⟨

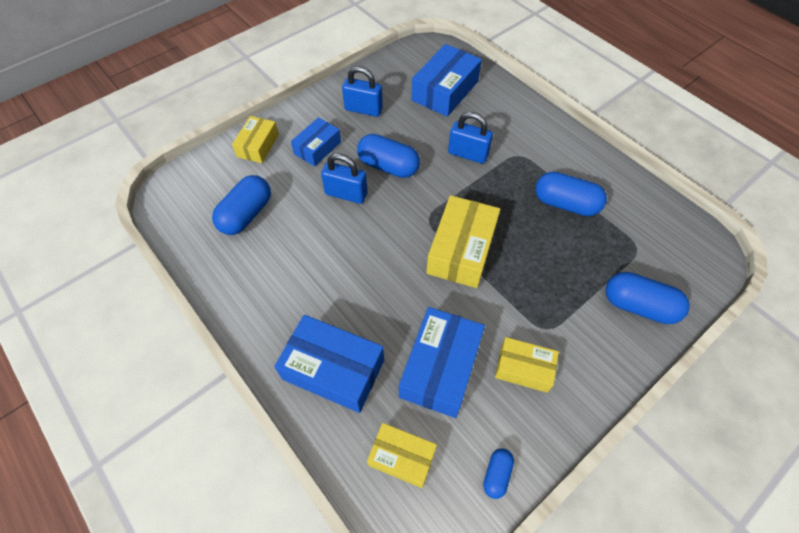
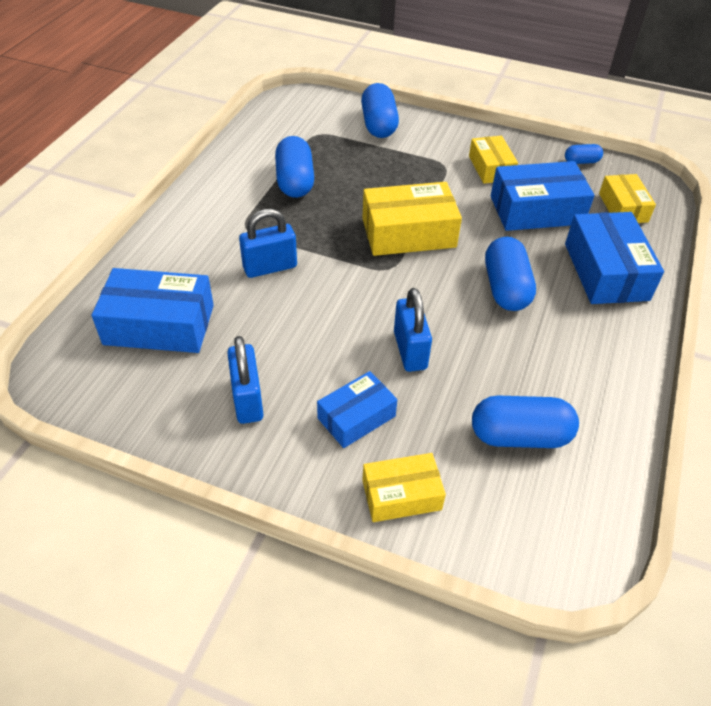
camera: 120 degrees left, 10 degrees down
(317, 148) = (356, 417): blue box -> blue box turned 45 degrees counterclockwise
(388, 166) = (338, 329): blue capsule -> blue capsule (506, 288)
(468, 154) = (270, 267): blue padlock -> blue padlock turned 75 degrees clockwise

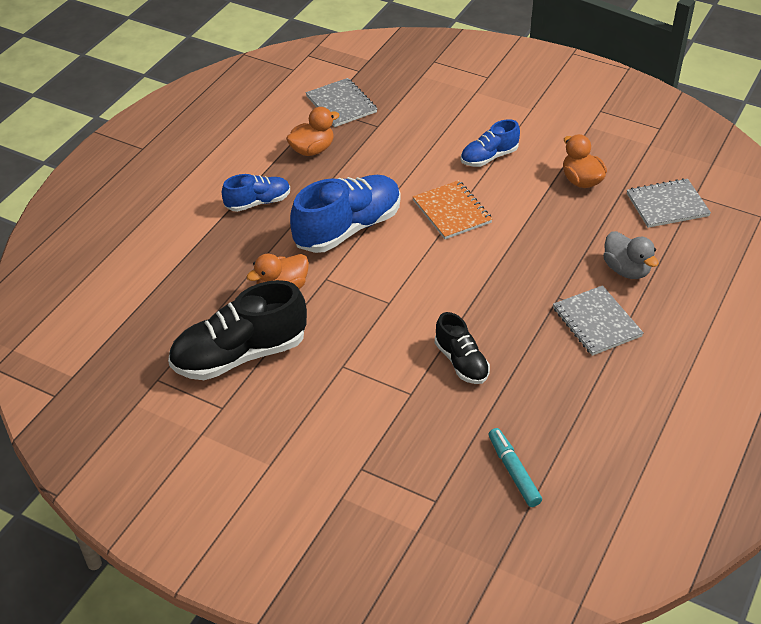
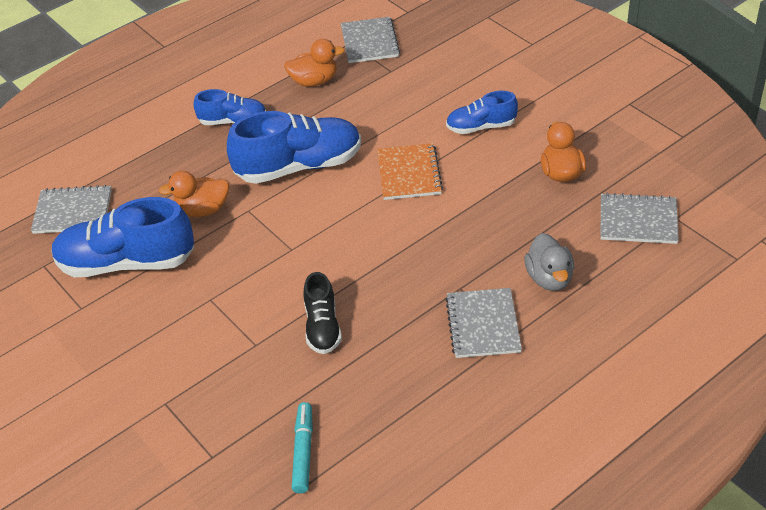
camera: 25 degrees right, 0 degrees up
(153, 322) = (73, 212): none -> grey notebook
(240, 355) = (126, 263): black shoe -> blue shoe

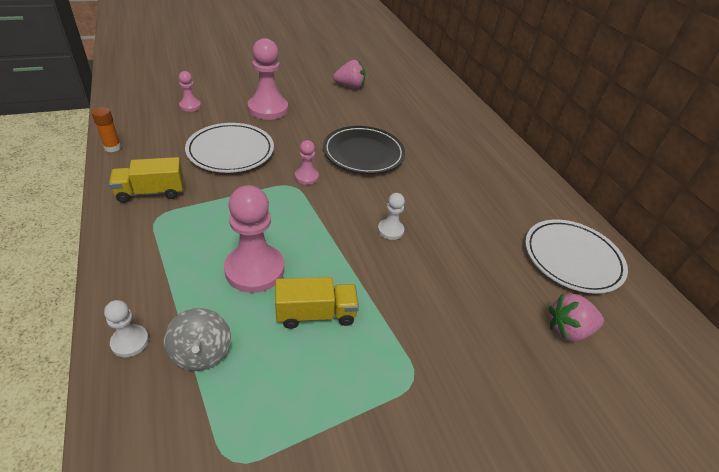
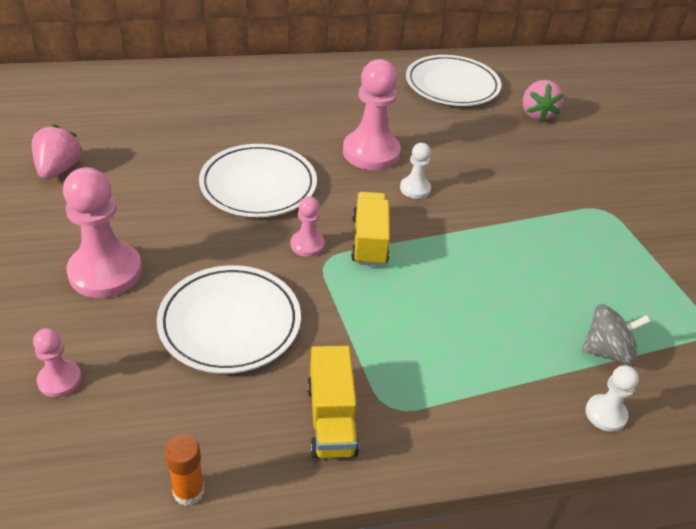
camera: 80 degrees left, 0 degrees up
(254, 269) = (485, 305): pink pawn -> pink pawn (371, 152)
(316, 314) = (543, 261): yellow truck -> yellow truck (369, 241)
(363, 153) = (258, 185): black plate -> white plate

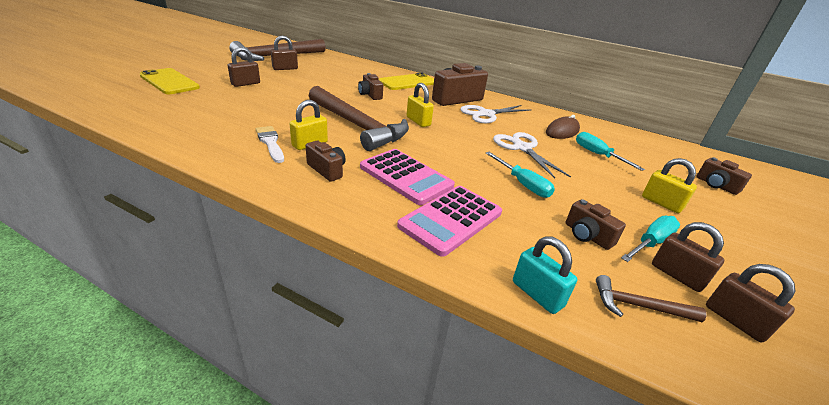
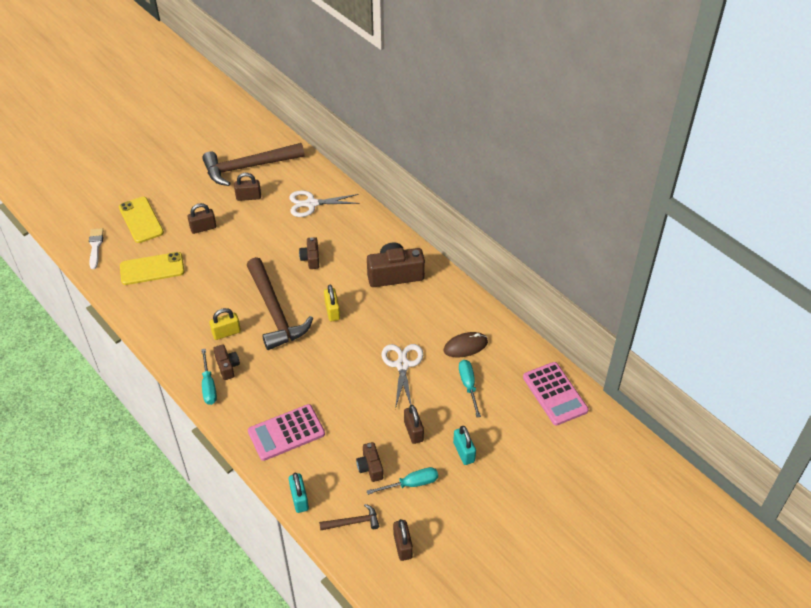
camera: 25 degrees right, 15 degrees up
(270, 143) = (198, 327): white brush -> white brush (95, 246)
(406, 177) = (280, 384): pink calculator -> pink calculator (555, 394)
(408, 82) = (364, 235): yellow phone -> yellow phone (152, 269)
(486, 114) = (408, 307): white scissors -> white scissors (311, 204)
(522, 184) = (365, 409): turquoise screwdriver -> turquoise screwdriver (209, 386)
(639, 306) = (353, 522): brown hammer -> brown hammer turned 135 degrees clockwise
(661, 203) = (464, 452): yellow padlock -> turquoise padlock
(677, 275) = (401, 511): brown padlock -> brown padlock (413, 431)
(716, 185) = (542, 444): brown camera -> none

⟩

§ **PROMPT**: Exactly and only the lines from the top of the records down to the line containing "(468, 154) = (270, 267): blue" should be transcribed, please, without the pictures.

§ **ANSWER SPACE**:
camera: 120 degrees left, 10 degrees down
(317, 148) = (356, 417): blue box -> blue box turned 45 degrees counterclockwise
(388, 166) = (338, 329): blue capsule -> blue capsule (506, 288)
(468, 154) = (270, 267): blue padlock -> blue padlock turned 75 degrees clockwise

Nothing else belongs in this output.